What you should do: Go to the line below containing "Someone rotated the red teddy" and print exactly from there through the line containing "Someone carried the red spinning", both included. Print nothing else.

Collected data entries:
__________
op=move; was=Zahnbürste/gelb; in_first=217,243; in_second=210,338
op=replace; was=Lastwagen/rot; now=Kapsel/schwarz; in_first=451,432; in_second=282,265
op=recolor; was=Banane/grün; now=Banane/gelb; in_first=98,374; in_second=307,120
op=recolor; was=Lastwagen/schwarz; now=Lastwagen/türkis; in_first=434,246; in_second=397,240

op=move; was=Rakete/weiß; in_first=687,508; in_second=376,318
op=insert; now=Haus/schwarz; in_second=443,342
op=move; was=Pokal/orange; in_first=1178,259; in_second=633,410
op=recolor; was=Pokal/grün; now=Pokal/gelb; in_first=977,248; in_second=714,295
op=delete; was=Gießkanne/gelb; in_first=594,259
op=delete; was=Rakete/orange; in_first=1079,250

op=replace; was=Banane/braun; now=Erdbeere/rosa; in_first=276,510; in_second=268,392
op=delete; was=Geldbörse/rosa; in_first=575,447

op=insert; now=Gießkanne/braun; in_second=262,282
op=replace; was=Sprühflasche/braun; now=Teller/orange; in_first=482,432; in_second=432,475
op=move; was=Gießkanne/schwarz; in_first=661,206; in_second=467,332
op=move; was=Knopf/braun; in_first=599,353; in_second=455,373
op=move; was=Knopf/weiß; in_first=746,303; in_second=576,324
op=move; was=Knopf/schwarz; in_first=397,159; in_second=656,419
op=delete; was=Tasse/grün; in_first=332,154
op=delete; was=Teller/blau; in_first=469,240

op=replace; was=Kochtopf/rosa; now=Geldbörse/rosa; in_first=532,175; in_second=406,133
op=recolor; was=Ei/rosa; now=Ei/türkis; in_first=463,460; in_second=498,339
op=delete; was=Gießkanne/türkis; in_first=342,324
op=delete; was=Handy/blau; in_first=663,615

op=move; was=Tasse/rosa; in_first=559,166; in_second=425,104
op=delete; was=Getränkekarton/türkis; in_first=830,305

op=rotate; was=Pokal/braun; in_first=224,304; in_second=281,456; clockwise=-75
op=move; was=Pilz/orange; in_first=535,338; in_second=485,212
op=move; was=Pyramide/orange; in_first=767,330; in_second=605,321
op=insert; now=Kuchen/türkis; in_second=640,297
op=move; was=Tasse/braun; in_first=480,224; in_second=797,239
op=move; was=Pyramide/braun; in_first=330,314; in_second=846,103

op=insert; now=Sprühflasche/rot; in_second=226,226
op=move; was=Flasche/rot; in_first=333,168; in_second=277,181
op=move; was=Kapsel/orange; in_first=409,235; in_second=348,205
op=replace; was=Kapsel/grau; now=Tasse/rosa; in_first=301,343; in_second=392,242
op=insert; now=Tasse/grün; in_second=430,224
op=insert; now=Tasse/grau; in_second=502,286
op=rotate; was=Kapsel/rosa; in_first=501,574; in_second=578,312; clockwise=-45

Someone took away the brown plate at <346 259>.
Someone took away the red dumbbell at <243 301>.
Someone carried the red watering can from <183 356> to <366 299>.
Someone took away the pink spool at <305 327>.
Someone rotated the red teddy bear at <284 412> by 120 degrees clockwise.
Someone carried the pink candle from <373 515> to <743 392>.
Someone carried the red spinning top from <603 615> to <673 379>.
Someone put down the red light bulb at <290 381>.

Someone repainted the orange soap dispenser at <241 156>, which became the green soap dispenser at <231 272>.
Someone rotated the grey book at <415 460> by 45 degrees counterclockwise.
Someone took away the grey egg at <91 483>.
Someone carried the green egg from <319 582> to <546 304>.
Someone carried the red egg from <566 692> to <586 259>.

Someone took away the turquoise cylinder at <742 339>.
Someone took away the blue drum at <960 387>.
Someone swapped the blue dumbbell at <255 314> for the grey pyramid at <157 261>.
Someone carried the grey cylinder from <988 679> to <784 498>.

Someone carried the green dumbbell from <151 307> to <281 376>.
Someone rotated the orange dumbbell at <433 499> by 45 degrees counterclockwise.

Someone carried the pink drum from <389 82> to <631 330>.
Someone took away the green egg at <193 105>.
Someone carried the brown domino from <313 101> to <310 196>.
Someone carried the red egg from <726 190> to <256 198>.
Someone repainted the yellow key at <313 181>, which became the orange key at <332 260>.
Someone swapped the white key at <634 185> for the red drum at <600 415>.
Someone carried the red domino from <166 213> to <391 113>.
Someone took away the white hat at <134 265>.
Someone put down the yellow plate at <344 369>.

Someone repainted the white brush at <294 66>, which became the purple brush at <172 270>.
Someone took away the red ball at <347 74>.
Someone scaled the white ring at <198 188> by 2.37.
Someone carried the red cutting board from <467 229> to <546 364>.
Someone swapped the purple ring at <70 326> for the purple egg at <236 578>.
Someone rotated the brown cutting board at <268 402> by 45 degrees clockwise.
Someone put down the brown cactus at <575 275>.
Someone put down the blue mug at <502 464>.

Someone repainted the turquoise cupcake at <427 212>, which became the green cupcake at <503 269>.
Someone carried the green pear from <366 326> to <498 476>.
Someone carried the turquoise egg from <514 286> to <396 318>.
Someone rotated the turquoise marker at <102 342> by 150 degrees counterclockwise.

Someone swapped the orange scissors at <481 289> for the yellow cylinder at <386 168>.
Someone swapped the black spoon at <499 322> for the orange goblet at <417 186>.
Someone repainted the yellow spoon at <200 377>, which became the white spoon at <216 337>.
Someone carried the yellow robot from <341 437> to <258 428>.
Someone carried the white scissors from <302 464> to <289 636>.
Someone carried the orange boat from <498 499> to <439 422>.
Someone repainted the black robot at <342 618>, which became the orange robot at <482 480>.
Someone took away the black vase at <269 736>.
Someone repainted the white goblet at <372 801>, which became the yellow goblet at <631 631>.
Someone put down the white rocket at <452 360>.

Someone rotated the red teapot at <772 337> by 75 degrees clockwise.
__________
Task answer:
Someone rotated the red teddy bear at <284 412> by 120 degrees clockwise.
Someone carried the pink candle from <373 515> to <743 392>.
Someone carried the red spinning top from <603 615> to <673 379>.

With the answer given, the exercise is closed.